Task objective | Consider the material that follows. How many of its lines contain "shoe"? Reply with the number alone.

*** Opening of Raw data ***

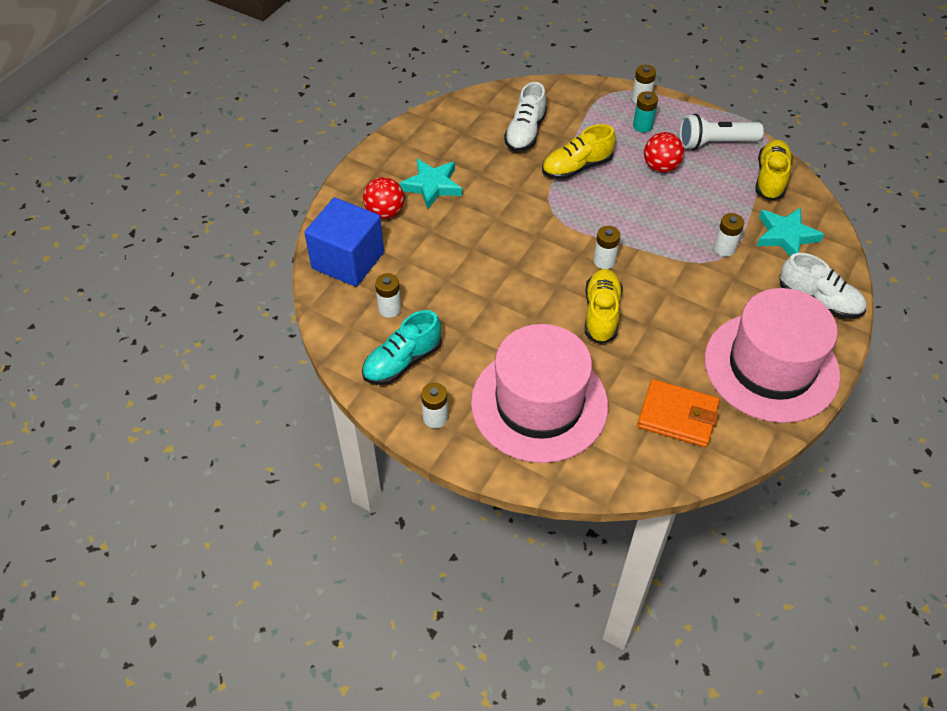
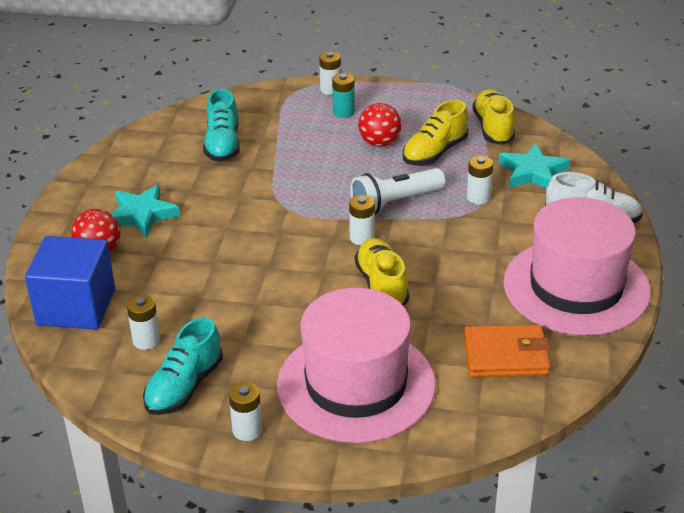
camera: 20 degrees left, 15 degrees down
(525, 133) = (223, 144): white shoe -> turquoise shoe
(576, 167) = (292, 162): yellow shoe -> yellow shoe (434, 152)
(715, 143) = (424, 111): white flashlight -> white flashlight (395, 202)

*** Close of Raw data ***

Exercise answer | 2